Every entry below should be reproduced exactly, with all pictures left out.

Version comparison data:
*** Block opens ***
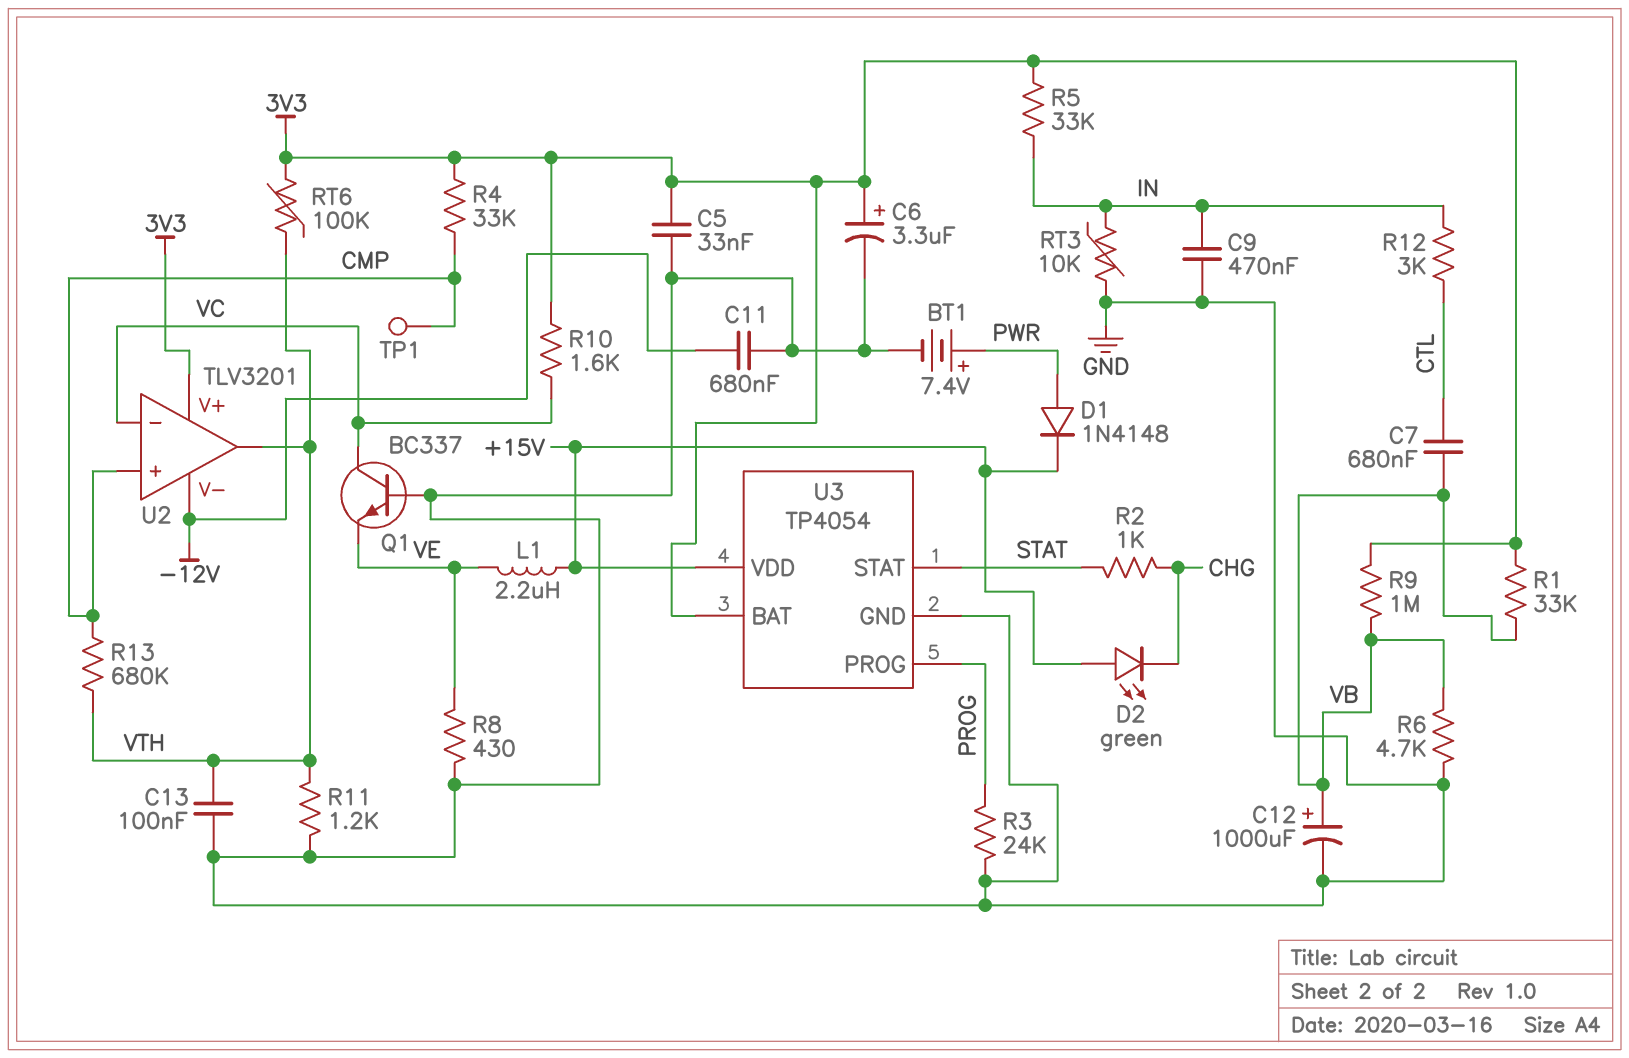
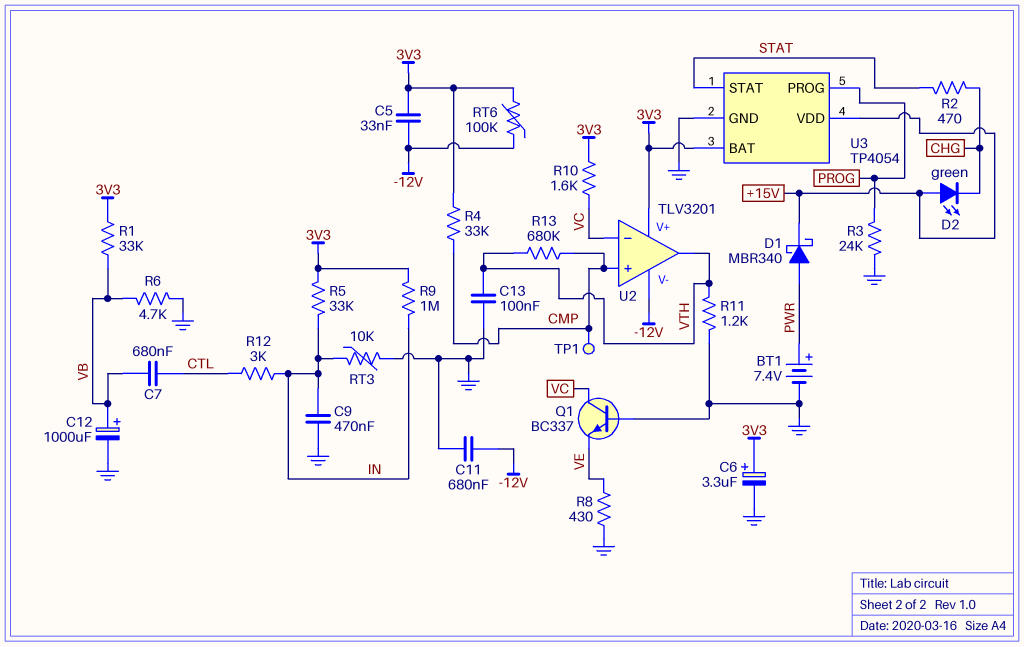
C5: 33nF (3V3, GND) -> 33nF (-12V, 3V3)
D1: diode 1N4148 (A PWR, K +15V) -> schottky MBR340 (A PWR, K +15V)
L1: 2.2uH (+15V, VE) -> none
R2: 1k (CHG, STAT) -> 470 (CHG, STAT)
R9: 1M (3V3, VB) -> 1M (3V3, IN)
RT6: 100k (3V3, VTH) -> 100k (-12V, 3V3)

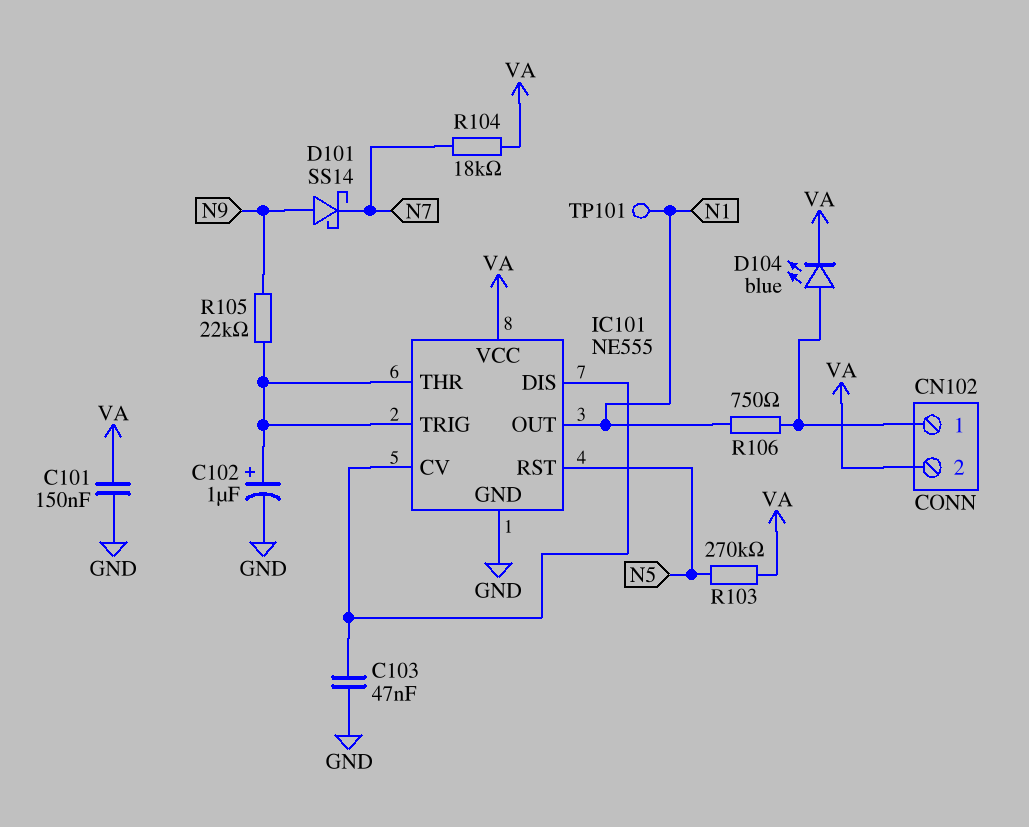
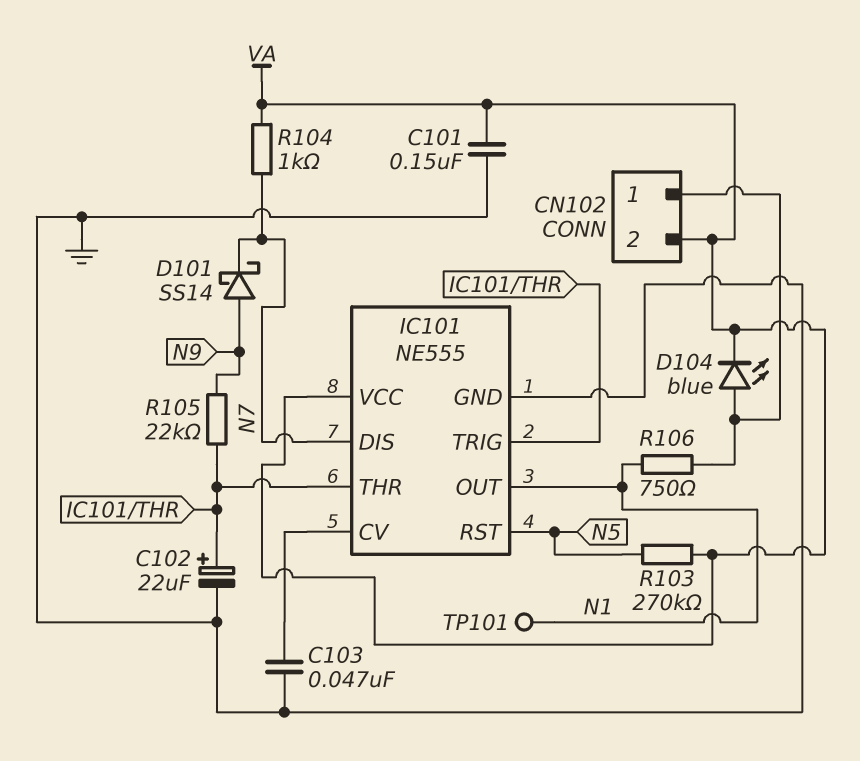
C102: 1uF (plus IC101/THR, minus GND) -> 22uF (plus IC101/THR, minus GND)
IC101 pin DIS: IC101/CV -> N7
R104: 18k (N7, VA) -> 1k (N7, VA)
*** Block closes ***
**WORKED SOLUTION**
C5: 33nF (3V3, GND) -> 33nF (-12V, 3V3)
D1: diode 1N4148 (A PWR, K +15V) -> schottky MBR340 (A PWR, K +15V)
L1: 2.2uH (+15V, VE) -> none
R2: 1k (CHG, STAT) -> 470 (CHG, STAT)
R9: 1M (3V3, VB) -> 1M (3V3, IN)
RT6: 100k (3V3, VTH) -> 100k (-12V, 3V3)

C102: 1uF (plus IC101/THR, minus GND) -> 22uF (plus IC101/THR, minus GND)
IC101 pin DIS: IC101/CV -> N7
R104: 18k (N7, VA) -> 1k (N7, VA)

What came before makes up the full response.